:: DATASET CONTENT ::
--
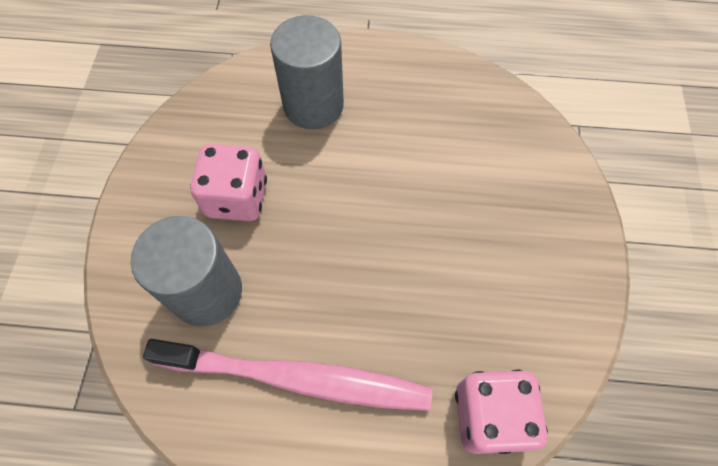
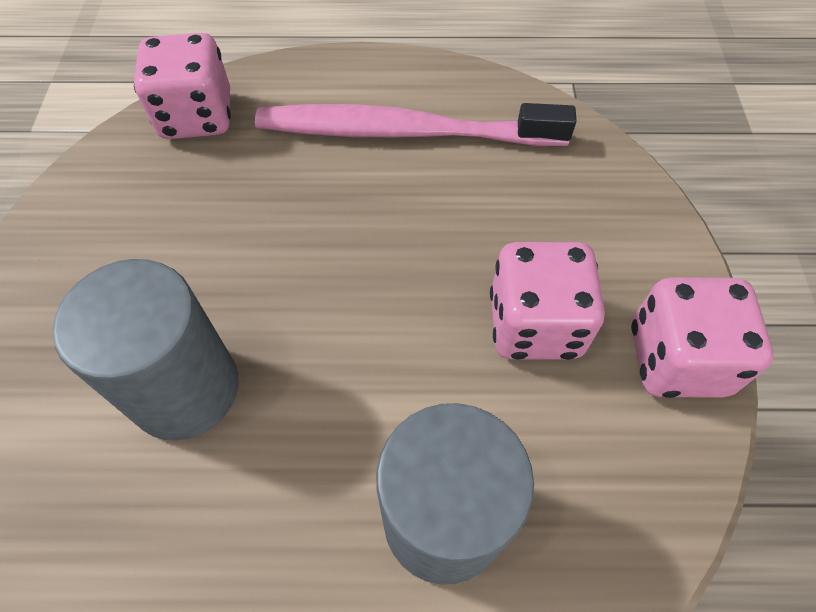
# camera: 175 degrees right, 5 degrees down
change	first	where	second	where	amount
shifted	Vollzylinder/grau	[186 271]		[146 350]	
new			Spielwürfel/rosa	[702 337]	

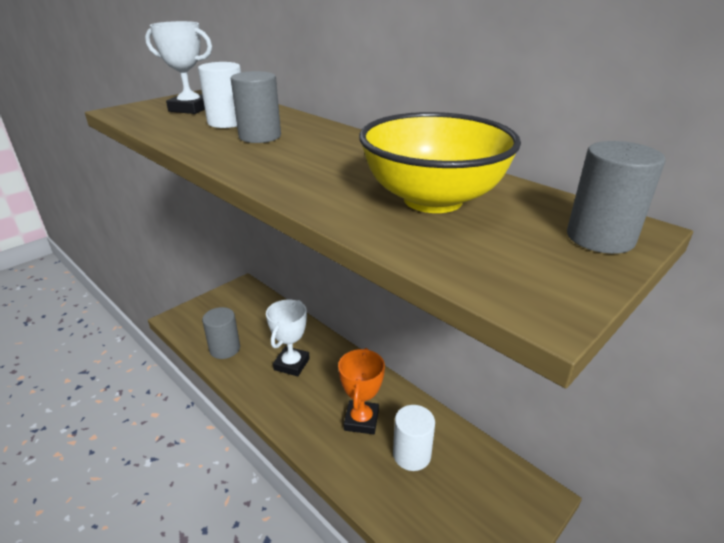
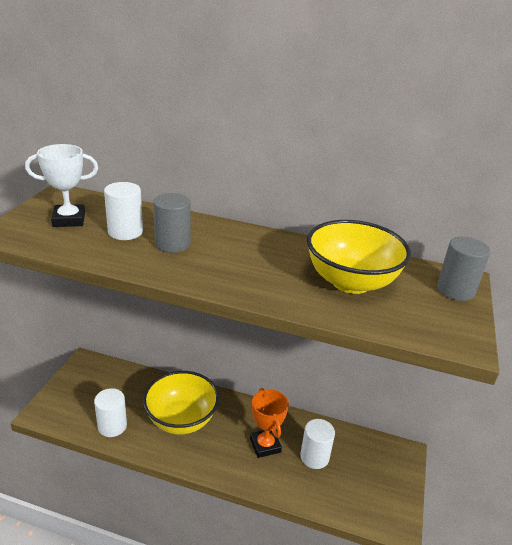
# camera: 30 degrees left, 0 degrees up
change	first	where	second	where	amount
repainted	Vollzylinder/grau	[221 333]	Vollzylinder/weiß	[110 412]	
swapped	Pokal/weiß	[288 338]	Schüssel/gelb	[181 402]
--
Restate the data word for word, minus any images.

# camera: 175 degrees right, 5 degrees down
change	first	where	second	where	amount
shifted	Vollzylinder/grau	[186 271]		[146 350]	
new			Spielwürfel/rosa	[702 337]	

# camera: 30 degrees left, 0 degrees up
change	first	where	second	where	amount
repainted	Vollzylinder/grau	[221 333]	Vollzylinder/weiß	[110 412]	
swapped	Pokal/weiß	[288 338]	Schüssel/gelb	[181 402]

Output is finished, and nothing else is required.